▶ **Task goal**
An exact restatement of all the data is required, with the pictures left out.
***** Data records *****
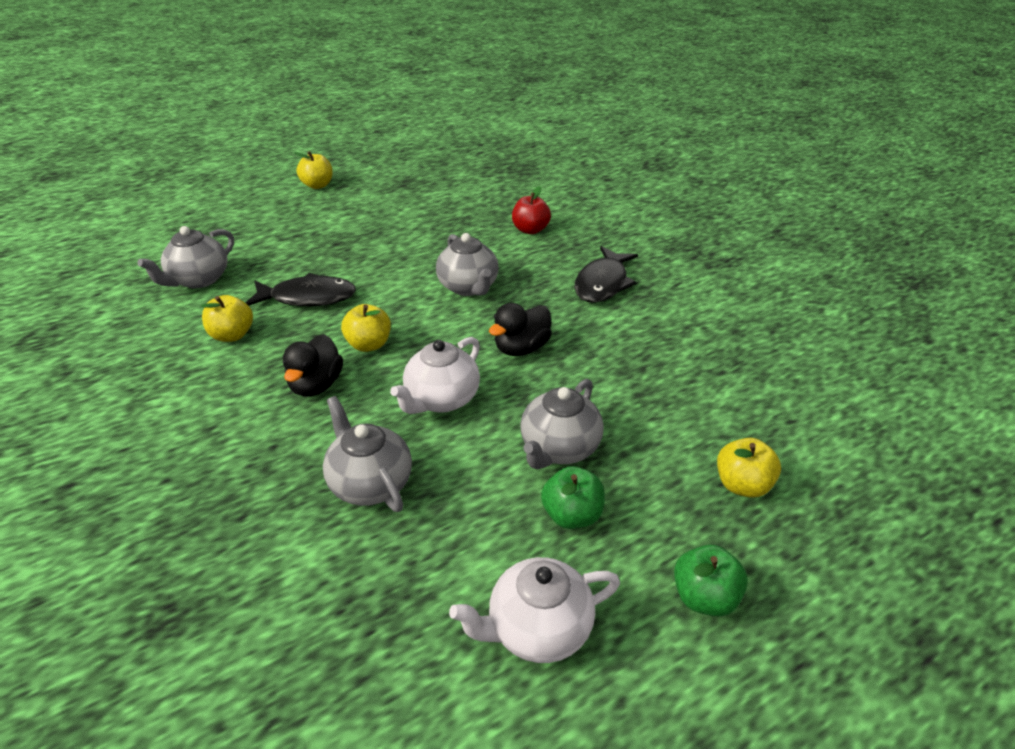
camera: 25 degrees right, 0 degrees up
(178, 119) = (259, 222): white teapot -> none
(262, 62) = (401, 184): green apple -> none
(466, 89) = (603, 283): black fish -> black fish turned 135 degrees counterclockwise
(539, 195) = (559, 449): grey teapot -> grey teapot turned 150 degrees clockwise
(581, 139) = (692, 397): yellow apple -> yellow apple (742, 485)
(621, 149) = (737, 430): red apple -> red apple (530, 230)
*****
▶ **Solution for this exercise**
camera: 25 degrees right, 0 degrees up
(178, 119) = (259, 222): white teapot -> none
(262, 62) = (401, 184): green apple -> none
(466, 89) = (603, 283): black fish -> black fish turned 135 degrees counterclockwise
(539, 195) = (559, 449): grey teapot -> grey teapot turned 150 degrees clockwise
(581, 139) = (692, 397): yellow apple -> yellow apple (742, 485)
(621, 149) = (737, 430): red apple -> red apple (530, 230)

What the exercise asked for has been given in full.